● **Records for this task**:
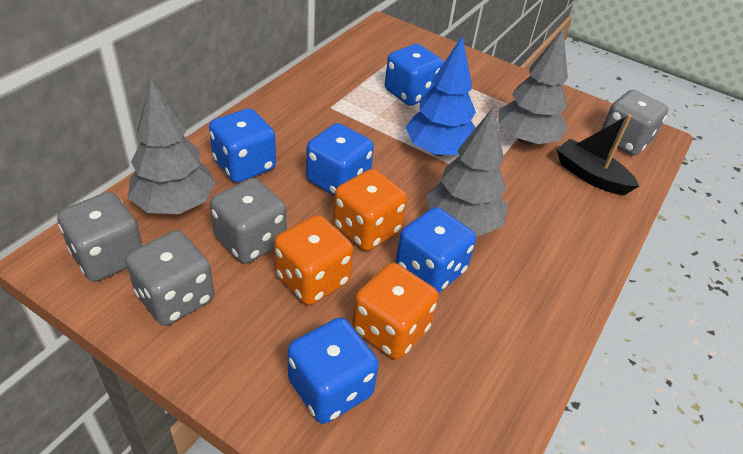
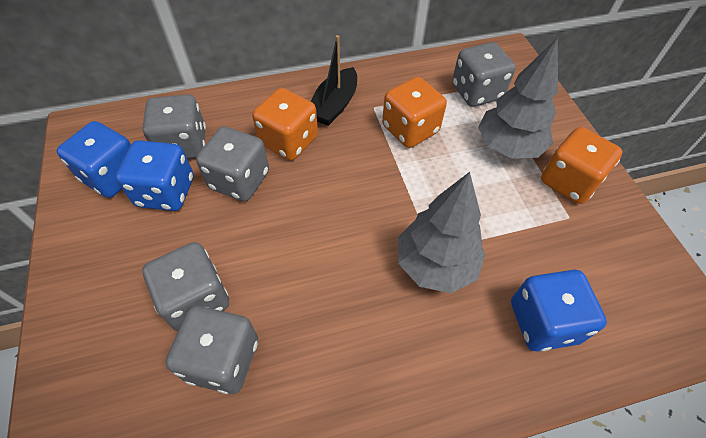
blue dice: 5 -> 3
blue tree: 1 -> 0
grey dice: 4 -> 5
grey tree: 3 -> 2

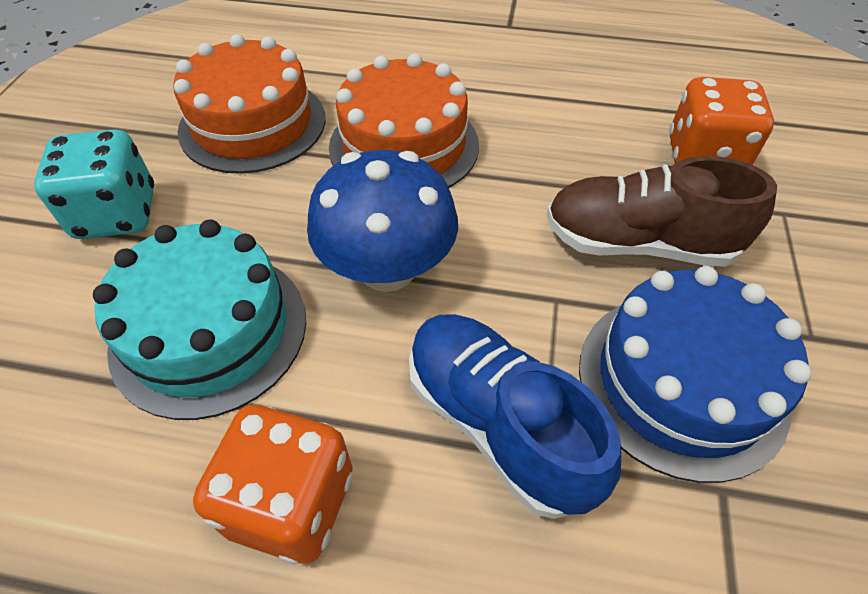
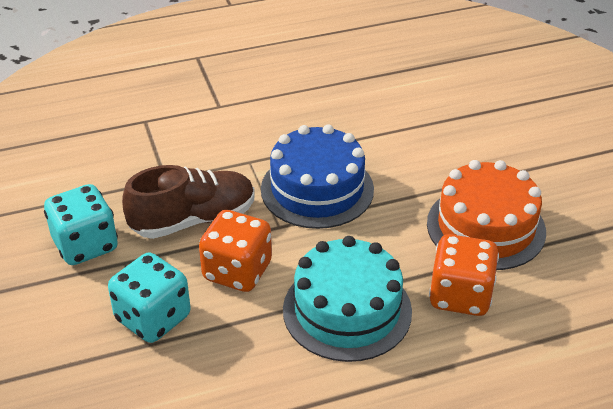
blue mushroom: 1 -> 0
blue shoe: 1 -> 0
orange cake: 2 -> 1
turquoise dice: 1 -> 2

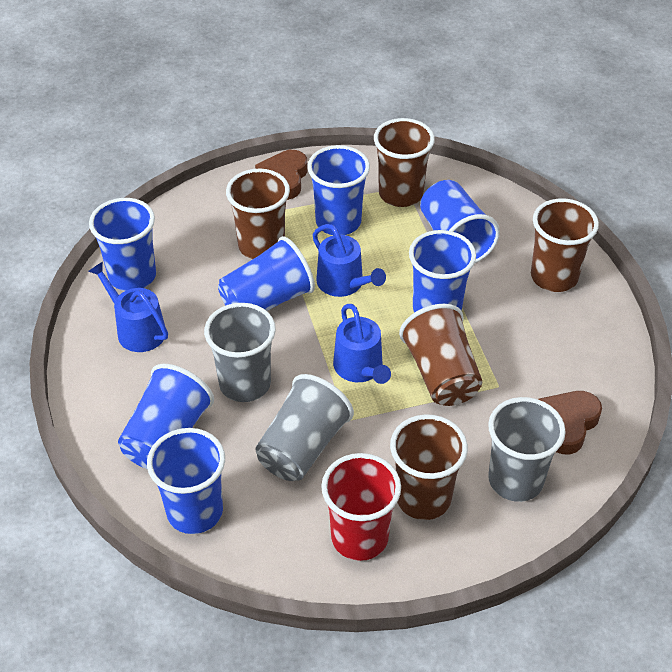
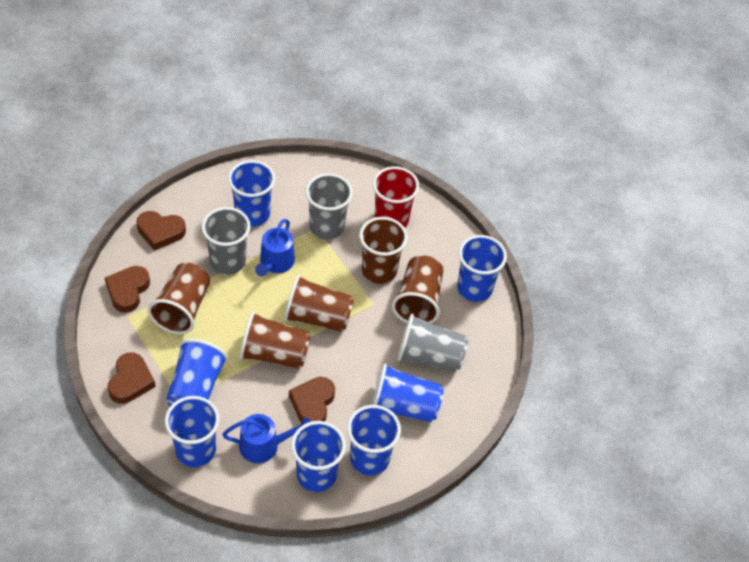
blue watering can: 3 -> 2
brown heart: 2 -> 4

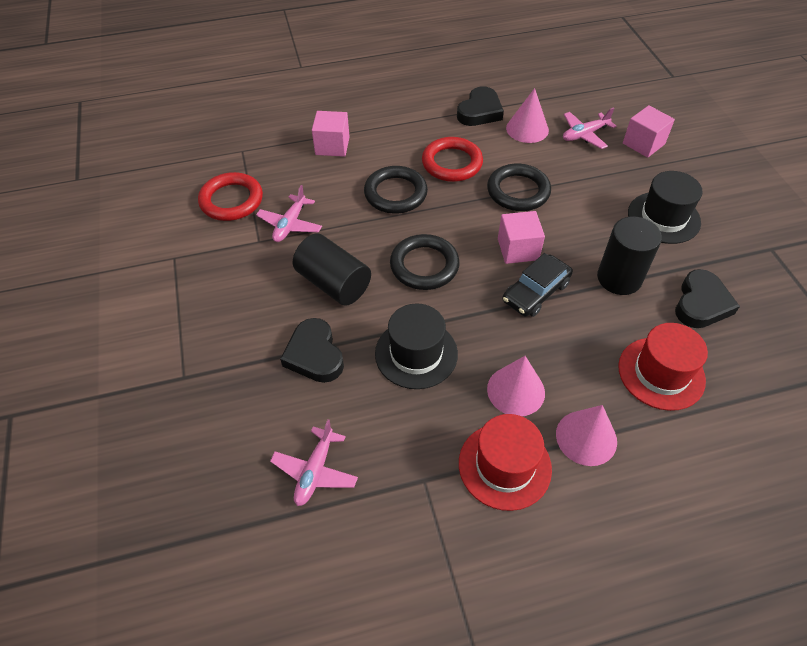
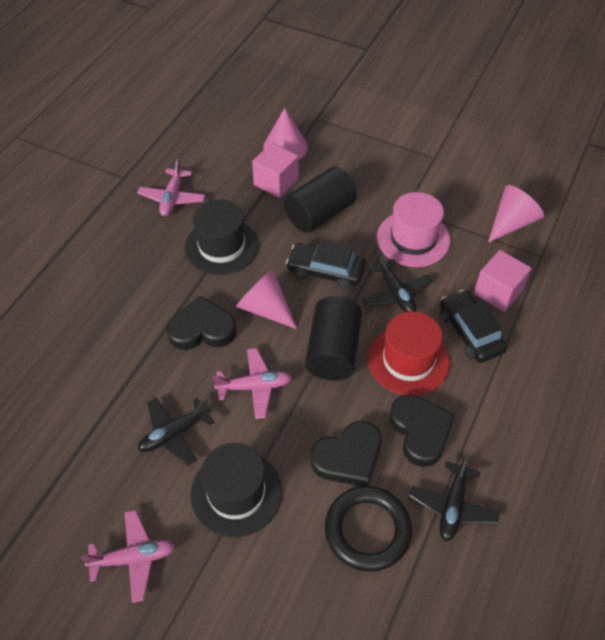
black car: 1 -> 2
black plane: 0 -> 3
black ring: 3 -> 1
pink cube: 3 -> 2
pink hat: 0 -> 1
red hat: 2 -> 1
red ring: 2 -> 0

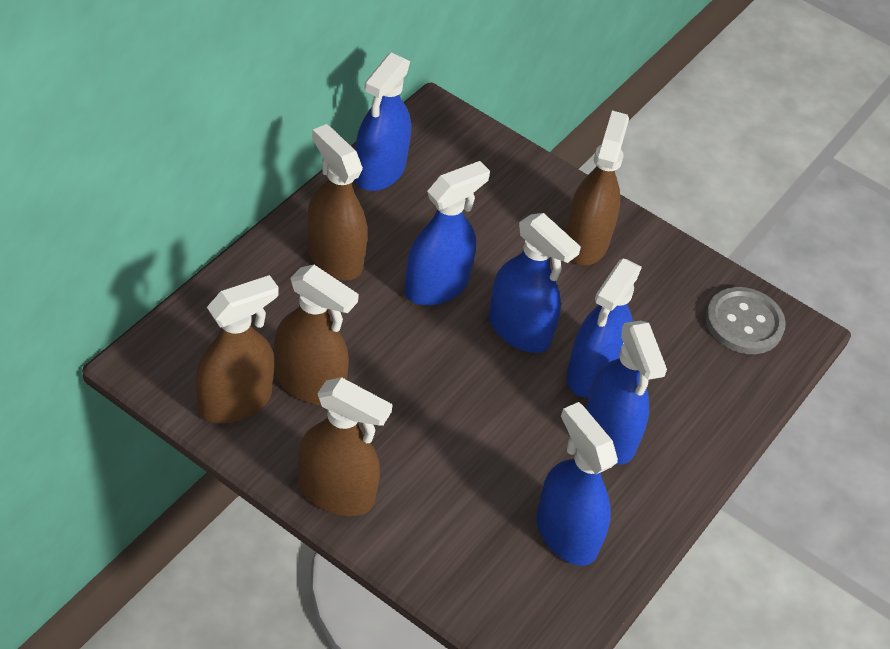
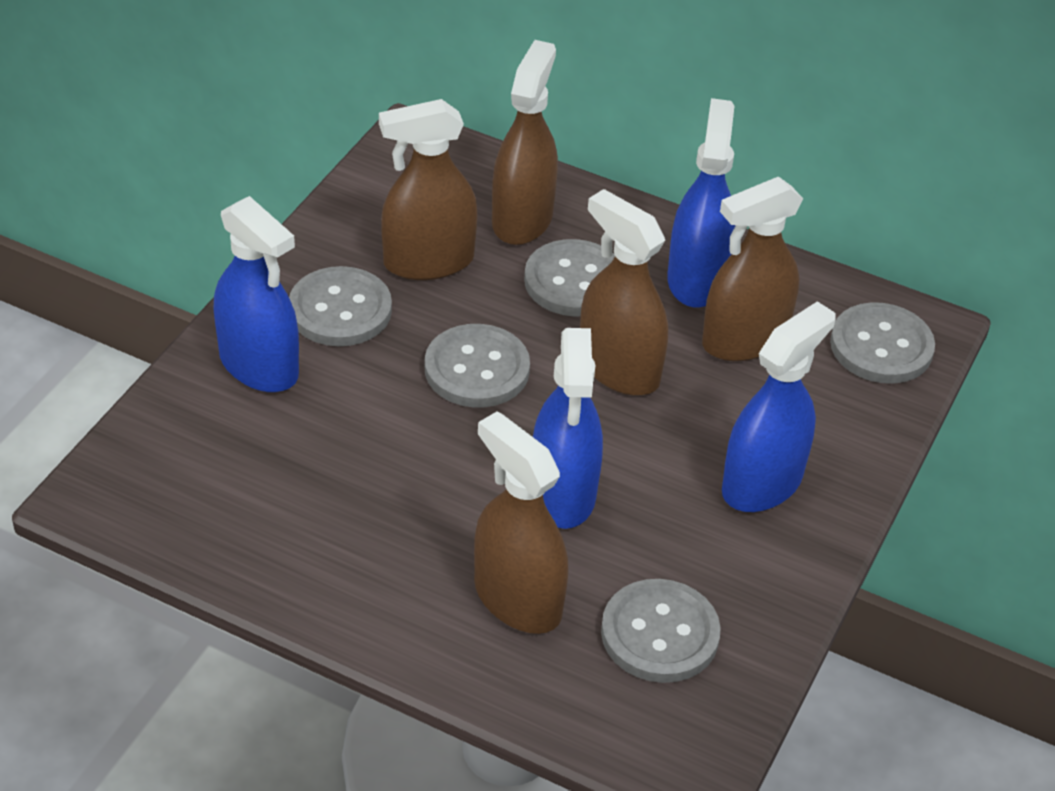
blue spray bottle: 6 -> 4
grey button: 1 -> 5

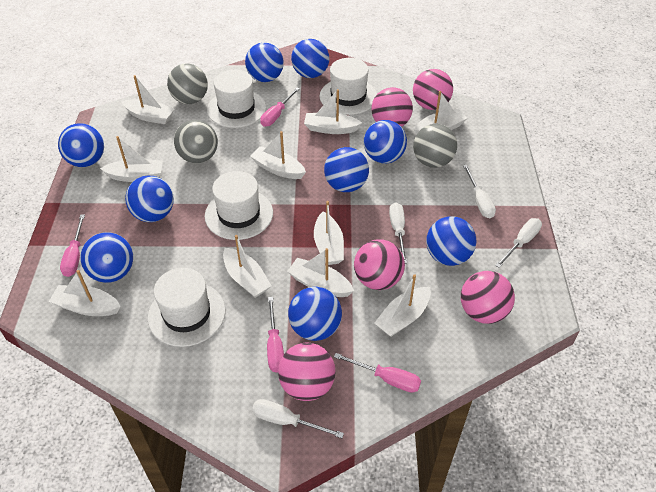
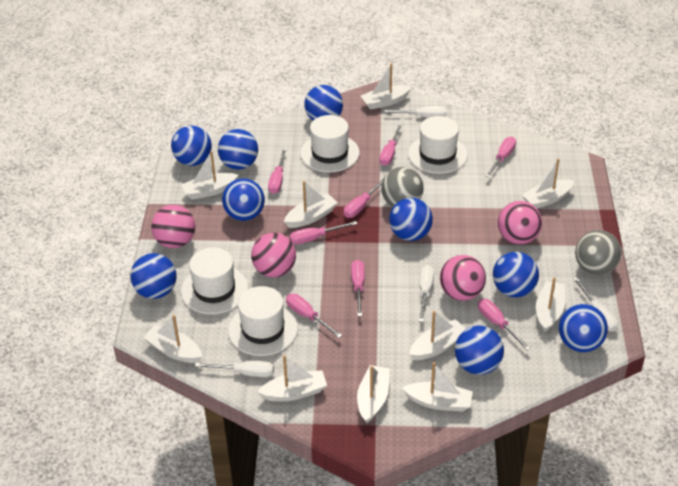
grey ball: 3 -> 2
pink ball: 5 -> 4
pink screwdriver: 4 -> 8

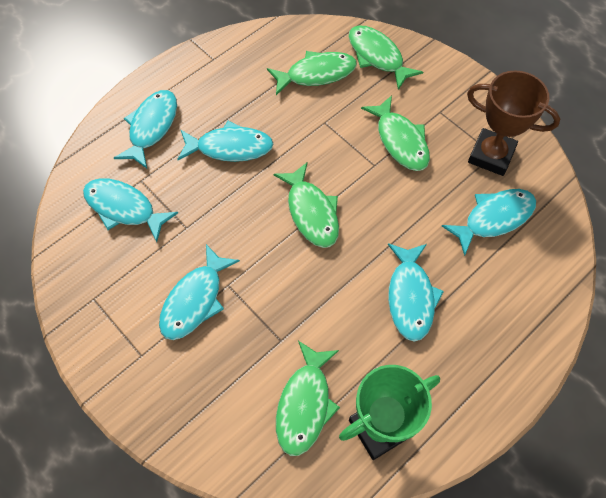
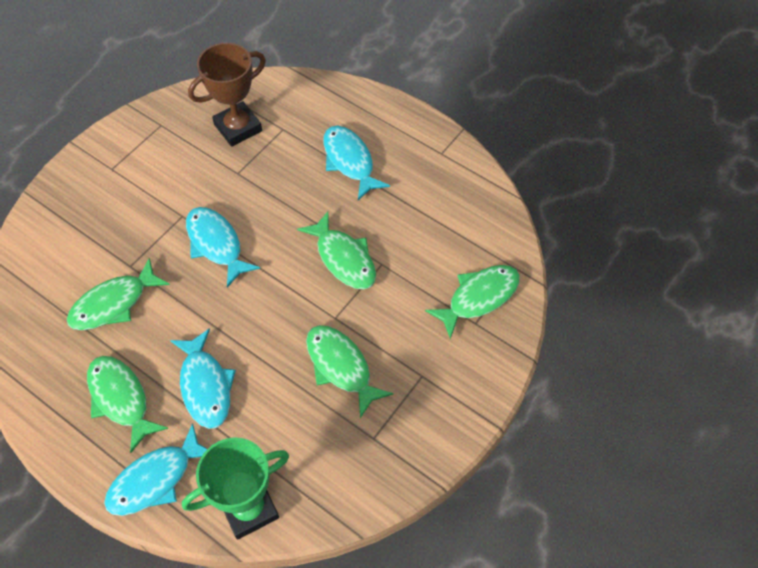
turquoise fish: 6 -> 4

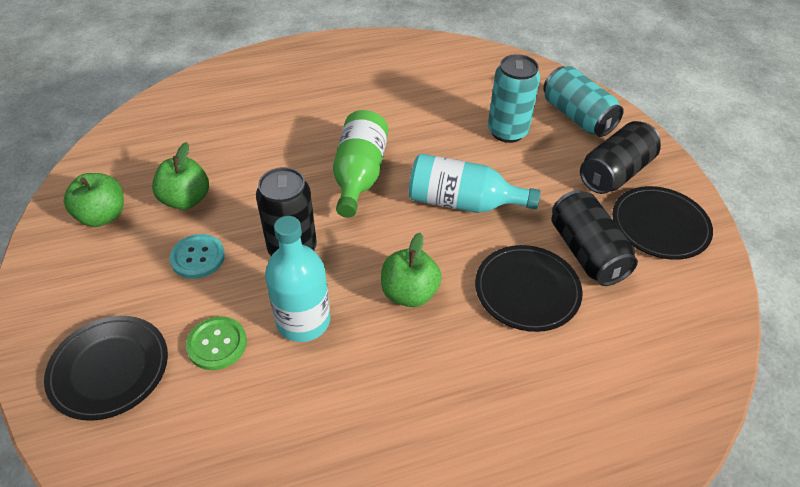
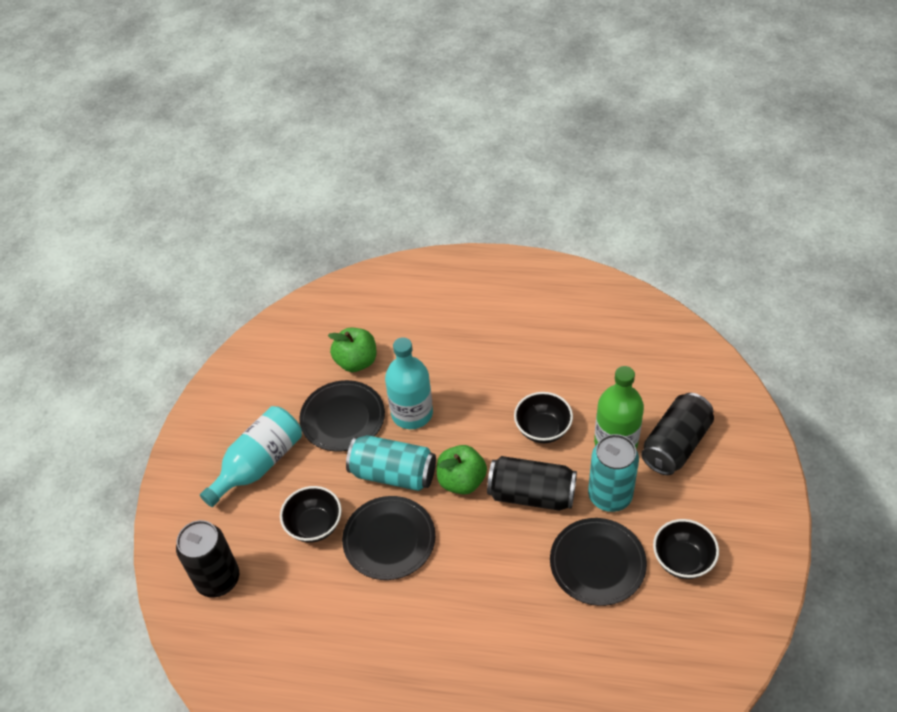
black bowl: 0 -> 3
green apple: 3 -> 2
green button: 1 -> 0
turquoise button: 1 -> 0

● **What to do**: Pictures do not go in the copy. Write out exactly the lines from the line containing "blue mushroom: 1 -> 0" through the last line of the listing.

● **Result for this exercise**:
blue mushroom: 1 -> 0
blue shoe: 1 -> 0
orange cake: 2 -> 1
turquoise dice: 1 -> 2

blue watering can: 3 -> 2
brown heart: 2 -> 4

black car: 1 -> 2
black plane: 0 -> 3
black ring: 3 -> 1
pink cube: 3 -> 2
pink hat: 0 -> 1
red hat: 2 -> 1
red ring: 2 -> 0

blue spray bottle: 6 -> 4
grey button: 1 -> 5

grey ball: 3 -> 2
pink ball: 5 -> 4
pink screwdriver: 4 -> 8

turquoise fish: 6 -> 4

black bowl: 0 -> 3
green apple: 3 -> 2
green button: 1 -> 0
turquoise button: 1 -> 0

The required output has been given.